◆ The records:
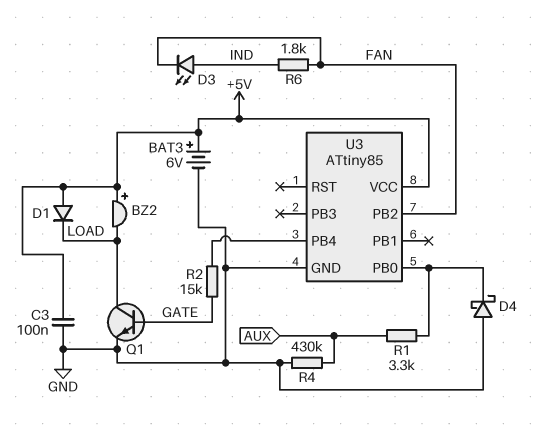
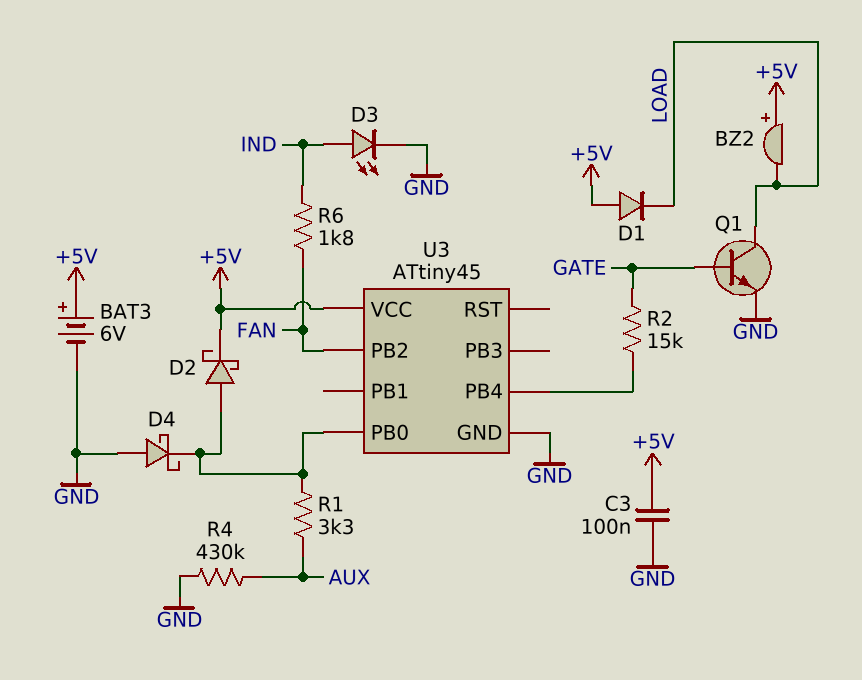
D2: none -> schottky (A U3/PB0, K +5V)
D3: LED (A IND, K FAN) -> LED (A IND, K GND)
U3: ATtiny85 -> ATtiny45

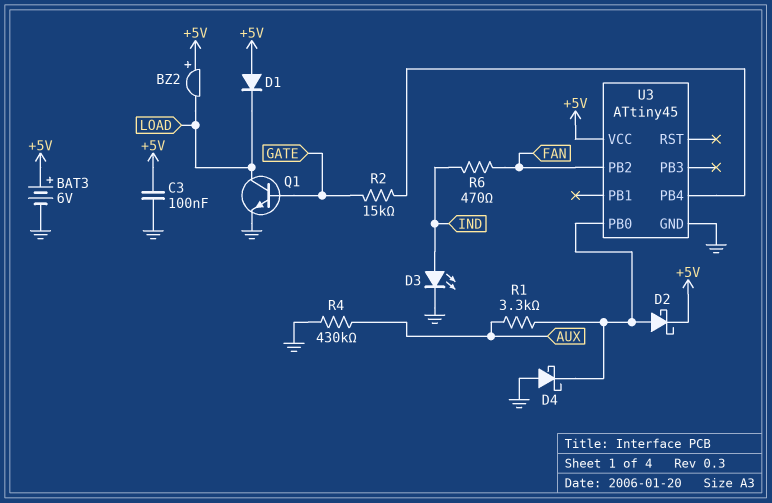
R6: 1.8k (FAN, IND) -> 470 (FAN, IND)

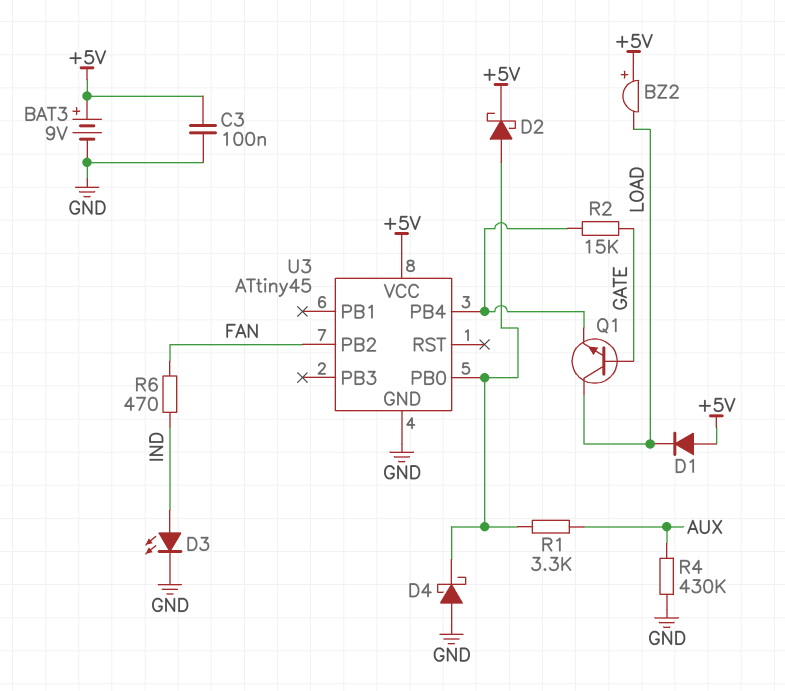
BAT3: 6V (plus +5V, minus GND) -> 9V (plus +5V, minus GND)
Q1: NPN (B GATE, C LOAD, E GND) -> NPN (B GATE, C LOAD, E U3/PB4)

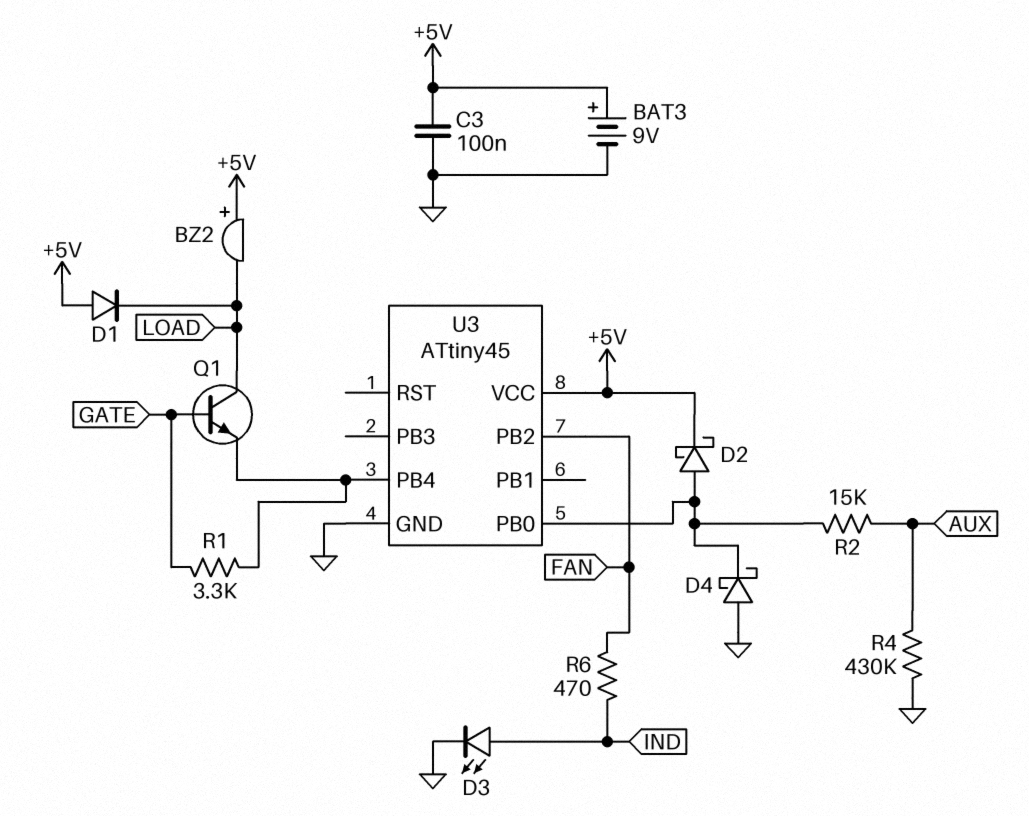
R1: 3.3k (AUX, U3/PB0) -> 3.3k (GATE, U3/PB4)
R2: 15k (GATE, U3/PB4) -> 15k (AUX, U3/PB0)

◆ What is expected:
Give the listing again in full, exactly as it is, but without its images.

◆ Solved exercise:
D2: none -> schottky (A U3/PB0, K +5V)
D3: LED (A IND, K FAN) -> LED (A IND, K GND)
U3: ATtiny85 -> ATtiny45

R6: 1.8k (FAN, IND) -> 470 (FAN, IND)

BAT3: 6V (plus +5V, minus GND) -> 9V (plus +5V, minus GND)
Q1: NPN (B GATE, C LOAD, E GND) -> NPN (B GATE, C LOAD, E U3/PB4)

R1: 3.3k (AUX, U3/PB0) -> 3.3k (GATE, U3/PB4)
R2: 15k (GATE, U3/PB4) -> 15k (AUX, U3/PB0)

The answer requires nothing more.